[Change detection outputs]
——————

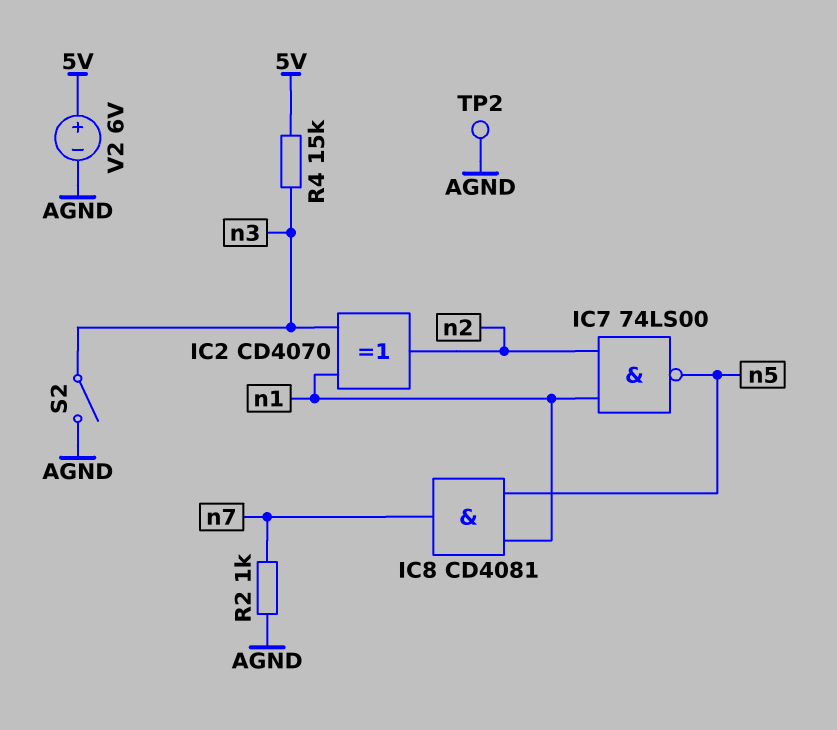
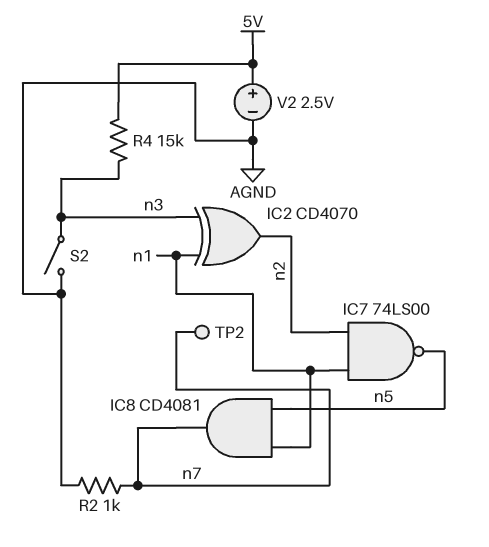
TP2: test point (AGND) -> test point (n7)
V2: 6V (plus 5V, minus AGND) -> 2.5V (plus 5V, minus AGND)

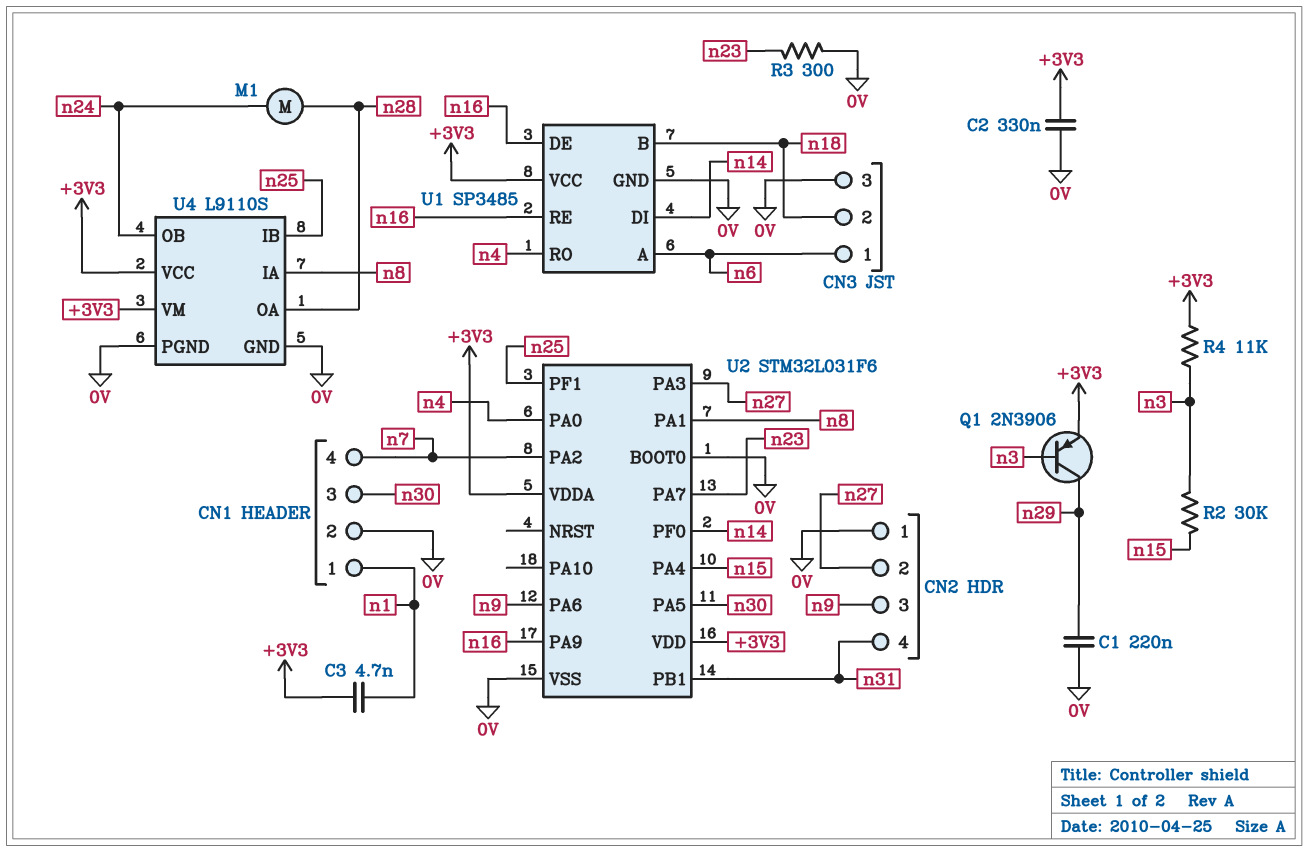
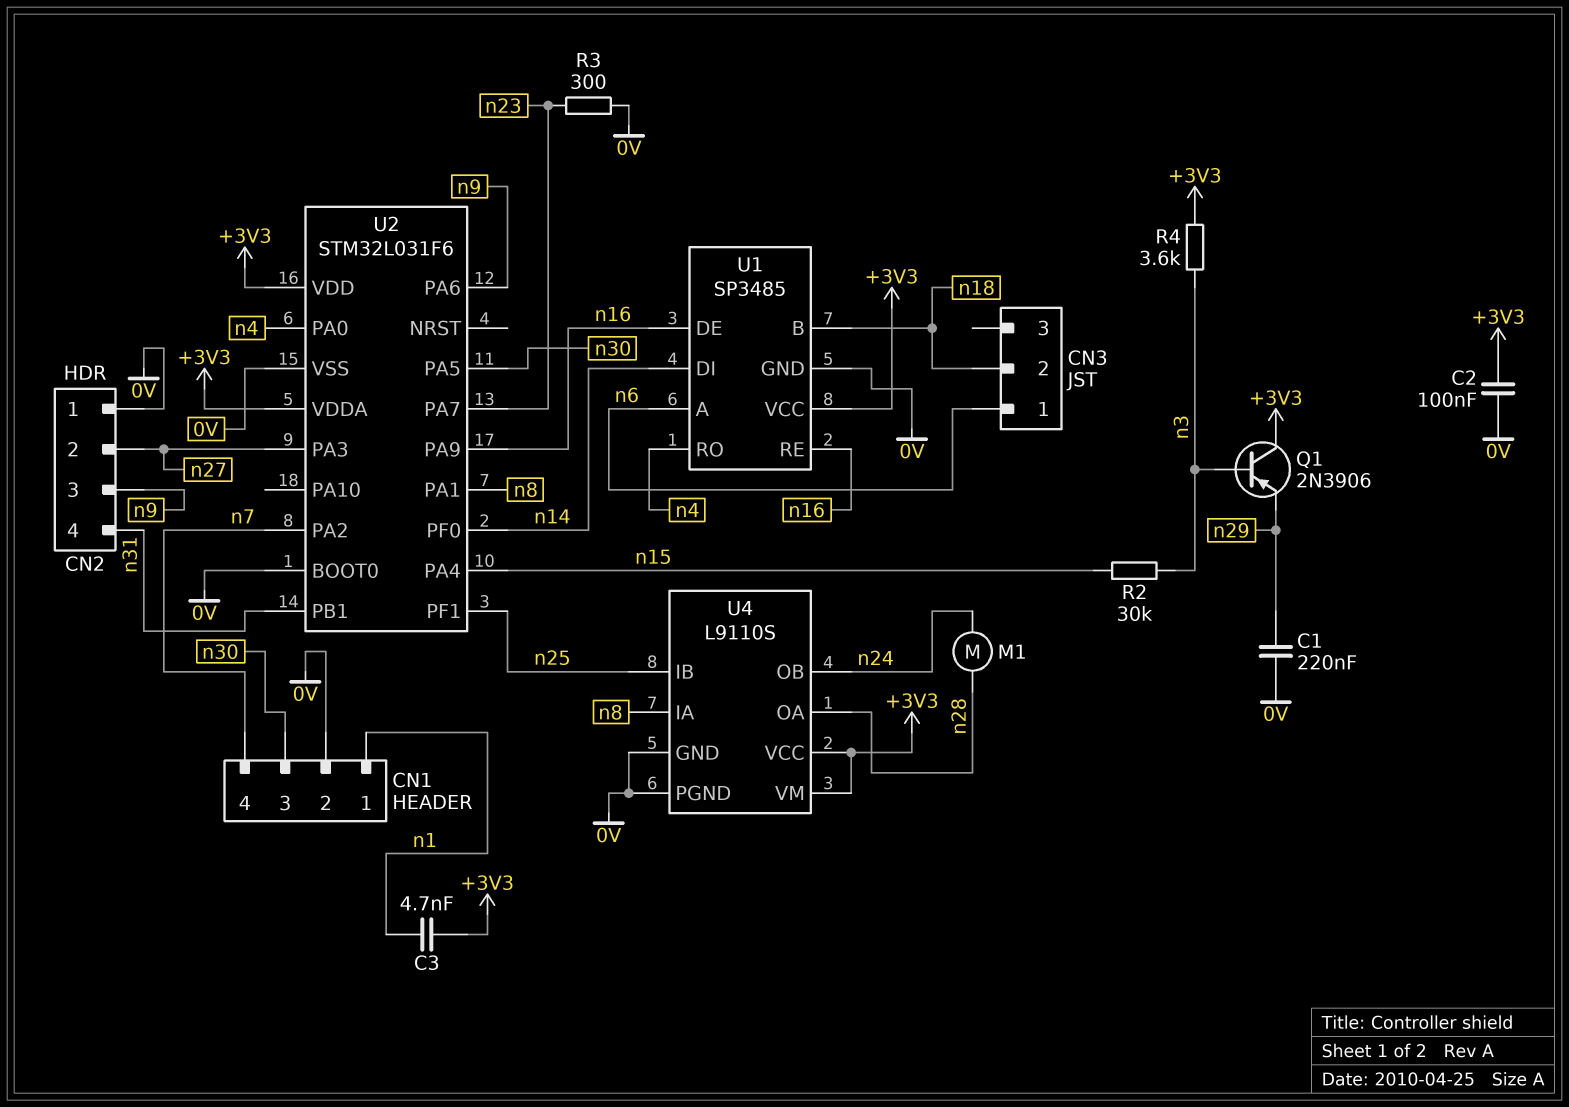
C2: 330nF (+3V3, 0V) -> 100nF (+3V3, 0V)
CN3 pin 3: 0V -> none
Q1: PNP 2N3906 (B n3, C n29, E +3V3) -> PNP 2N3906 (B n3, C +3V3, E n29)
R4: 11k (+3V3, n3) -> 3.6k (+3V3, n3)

——————

Exercise: Look at the records above. Copy every line where the string "AGND" occurs.

Answer to this problem:
TP2: test point (AGND) -> test point (n7)
V2: 6V (plus 5V, minus AGND) -> 2.5V (plus 5V, minus AGND)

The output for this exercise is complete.